▶ [SUPPLIED ENTRIES]
____________________

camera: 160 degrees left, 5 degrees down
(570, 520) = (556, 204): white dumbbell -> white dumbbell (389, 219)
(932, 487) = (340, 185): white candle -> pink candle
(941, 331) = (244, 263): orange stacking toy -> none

____________________

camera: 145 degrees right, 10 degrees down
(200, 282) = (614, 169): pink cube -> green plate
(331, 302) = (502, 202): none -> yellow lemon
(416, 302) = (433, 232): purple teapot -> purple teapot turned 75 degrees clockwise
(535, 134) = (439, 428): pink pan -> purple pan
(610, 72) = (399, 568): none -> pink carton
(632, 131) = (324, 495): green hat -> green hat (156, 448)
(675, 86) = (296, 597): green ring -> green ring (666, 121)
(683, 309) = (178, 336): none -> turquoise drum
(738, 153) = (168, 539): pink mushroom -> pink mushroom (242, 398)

____________________

▶ [DESCRIPTION OF THE TASK]
Look above for the line that contains "camera: 160 degrees left, 5 degrees down". Starting there, transcribe every line exactly until you have copied the line that contains "(941, 331) = (244, 263): orange".

▶ [ANSWER BOX]
camera: 160 degrees left, 5 degrees down
(570, 520) = (556, 204): white dumbbell -> white dumbbell (389, 219)
(932, 487) = (340, 185): white candle -> pink candle
(941, 331) = (244, 263): orange stacking toy -> none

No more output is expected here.